### EXTRACTED MATERIAL ###
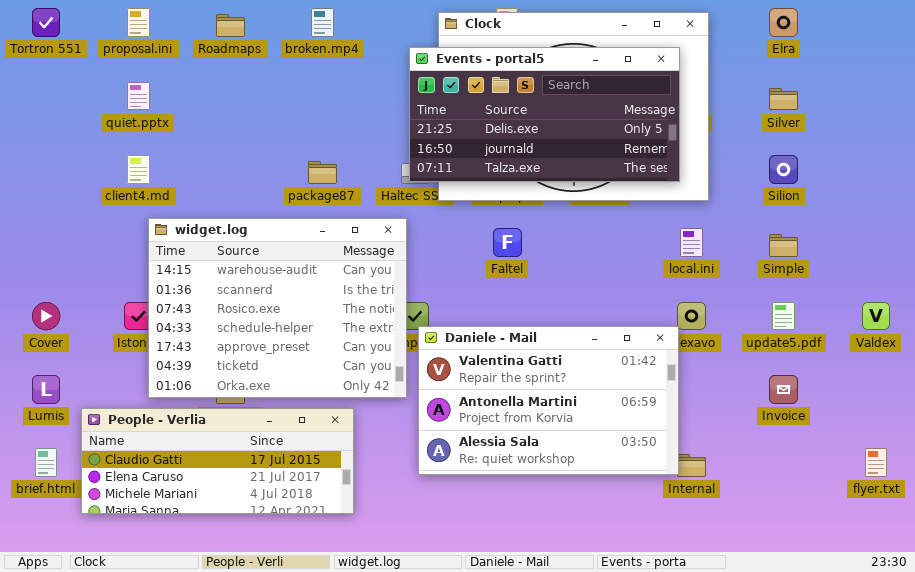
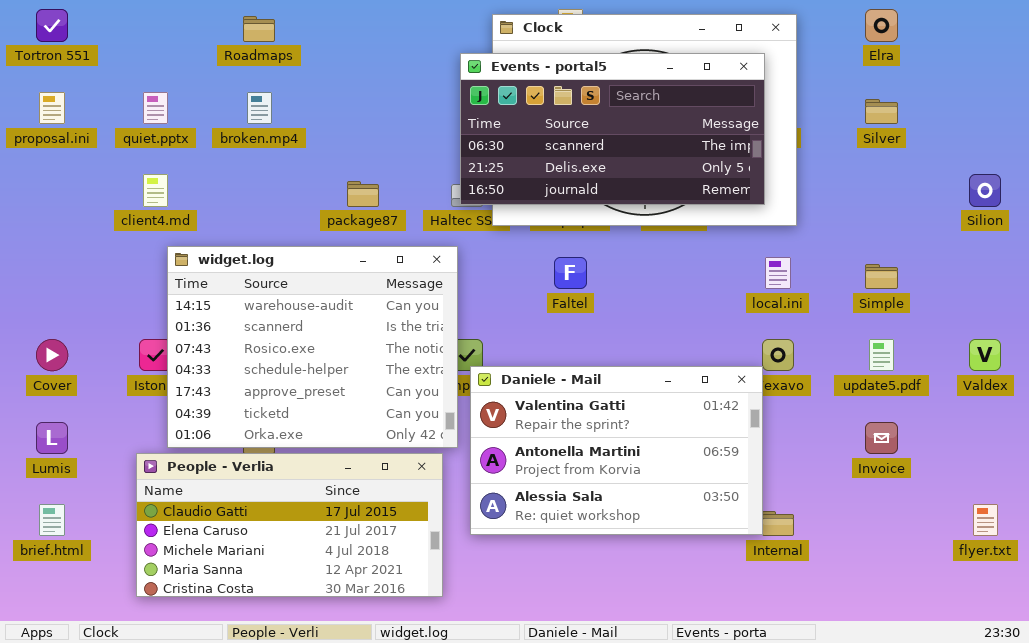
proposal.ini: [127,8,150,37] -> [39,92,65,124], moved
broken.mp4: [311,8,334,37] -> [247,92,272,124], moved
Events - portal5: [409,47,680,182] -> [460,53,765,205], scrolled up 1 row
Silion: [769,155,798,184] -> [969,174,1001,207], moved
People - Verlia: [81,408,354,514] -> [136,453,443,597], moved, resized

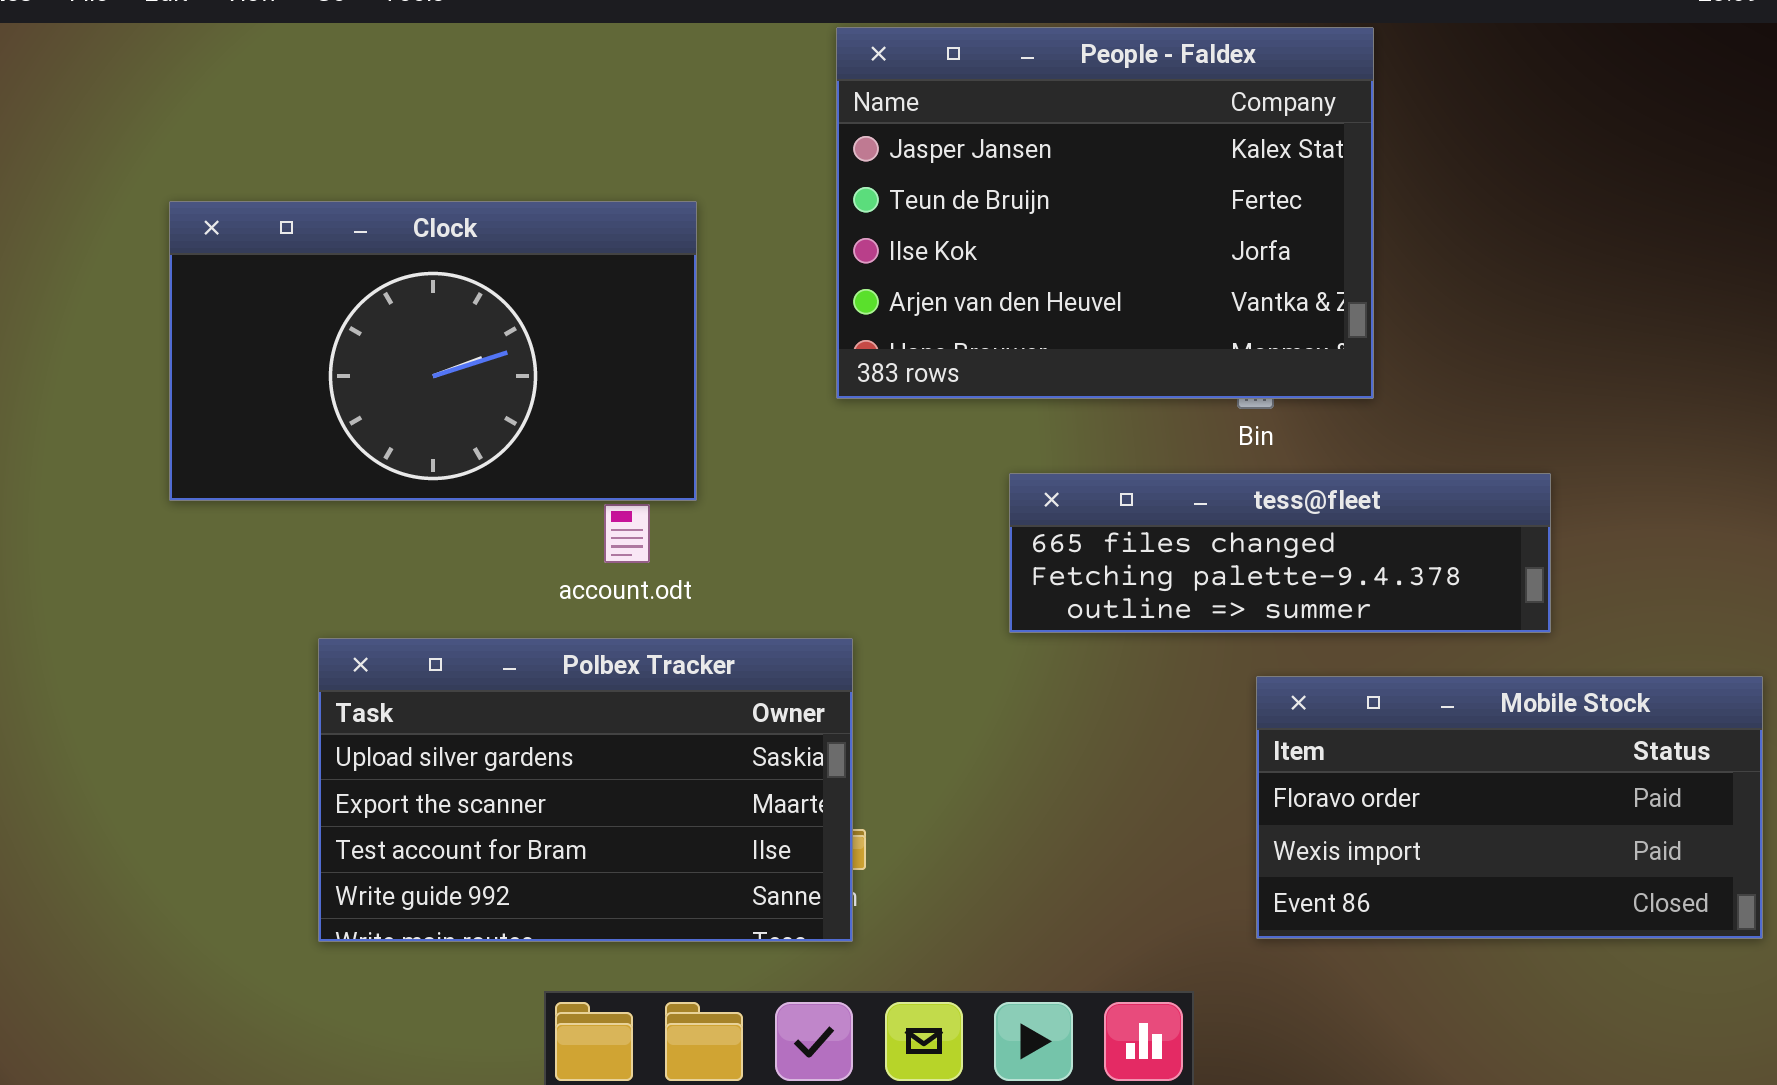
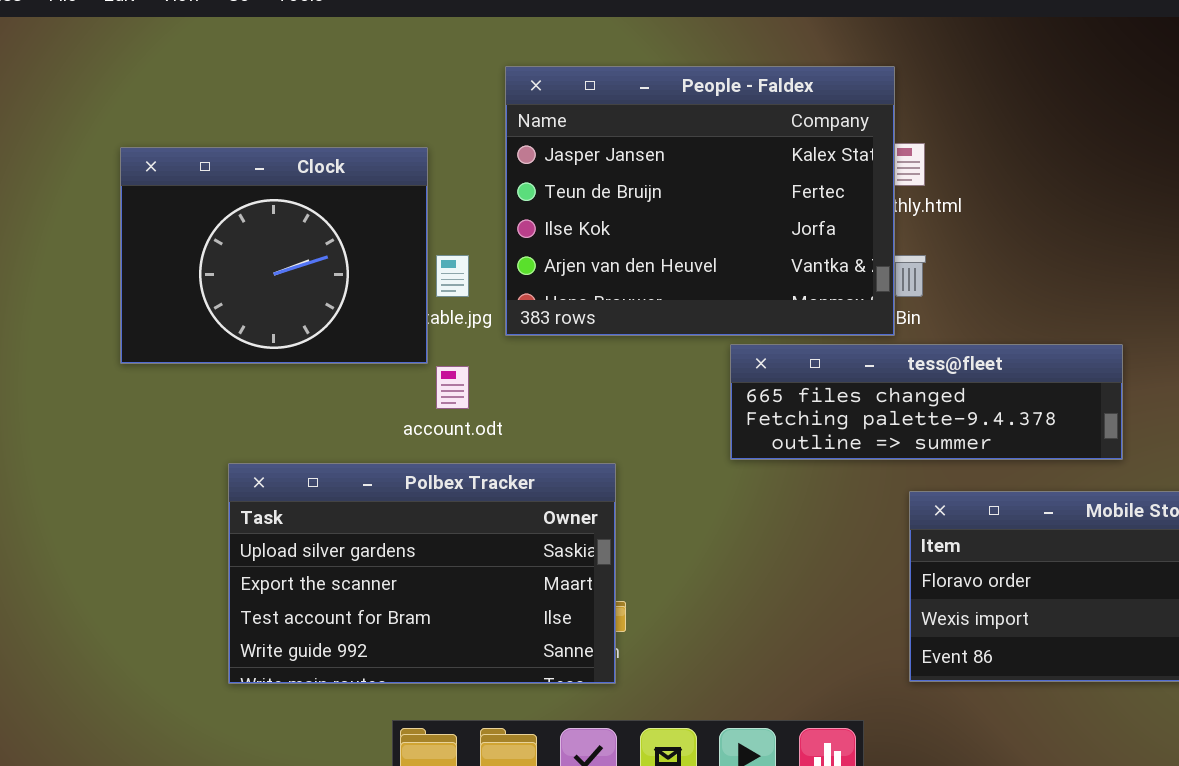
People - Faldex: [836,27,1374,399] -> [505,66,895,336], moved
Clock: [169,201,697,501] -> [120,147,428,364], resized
###
- _WHAT YOU WILL DO_
Set every entry down again exactly as written, and omit the images.

- _WRITTEN ANSWER_
proposal.ini: [127,8,150,37] -> [39,92,65,124], moved
broken.mp4: [311,8,334,37] -> [247,92,272,124], moved
Events - portal5: [409,47,680,182] -> [460,53,765,205], scrolled up 1 row
Silion: [769,155,798,184] -> [969,174,1001,207], moved
People - Verlia: [81,408,354,514] -> [136,453,443,597], moved, resized

People - Faldex: [836,27,1374,399] -> [505,66,895,336], moved
Clock: [169,201,697,501] -> [120,147,428,364], resized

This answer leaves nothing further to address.